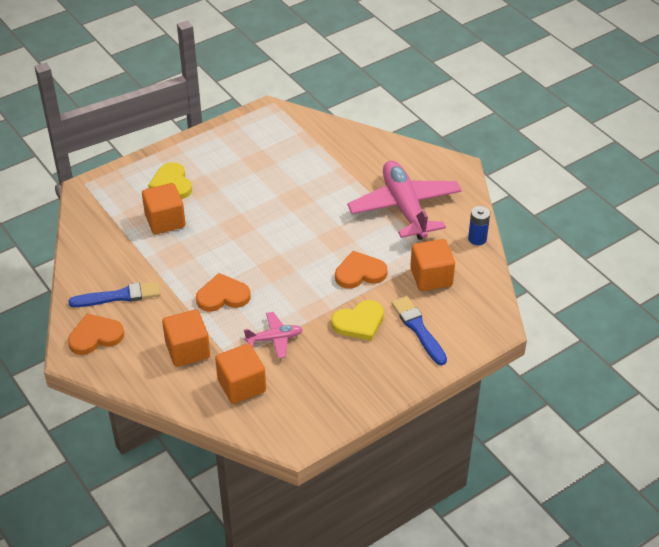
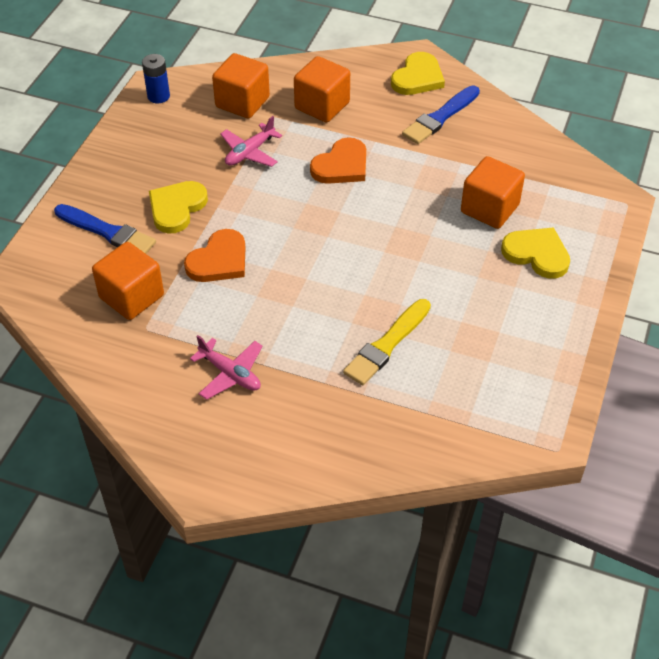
camera: 145 degrees right, 5 degrees up
orange heart [68,313,124,355] -> yellow heart [391,52,445,95]
pink plane [347,161,462,240] -> pink plane [190,335,263,400], size x0.48
blue battery [468,206,490,245] -> blue battery moved to [142,54,170,104]
none -> yellow brush [343,299,431,385]

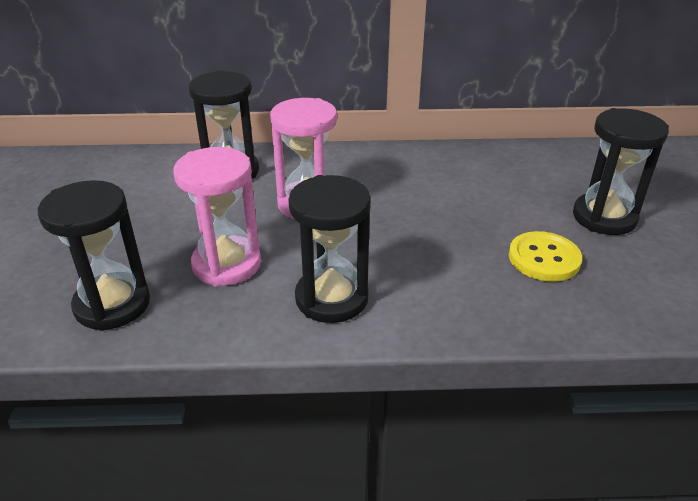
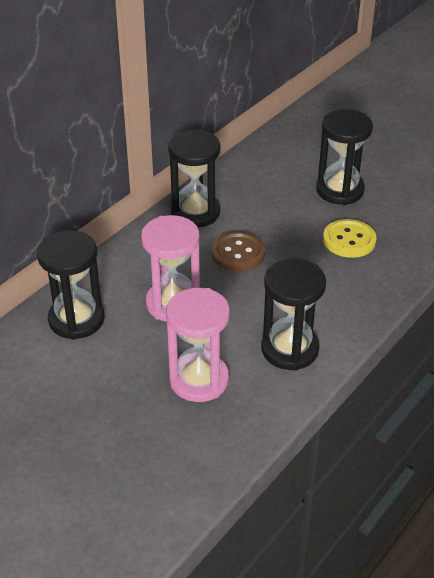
camera: 50 degrees left, 5 degrees up
black hourglass [38,180,150,331] -> black hourglass moved to [168,129,220,227]
none -> brown button [212,232,265,271]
• • • •
WORK INSTRUCTIONS: Search the entries for the word "none" and copy every line that has it.

EXPECTED OUTPUT:
none -> yellow brush [343,299,431,385]
none -> brown button [212,232,265,271]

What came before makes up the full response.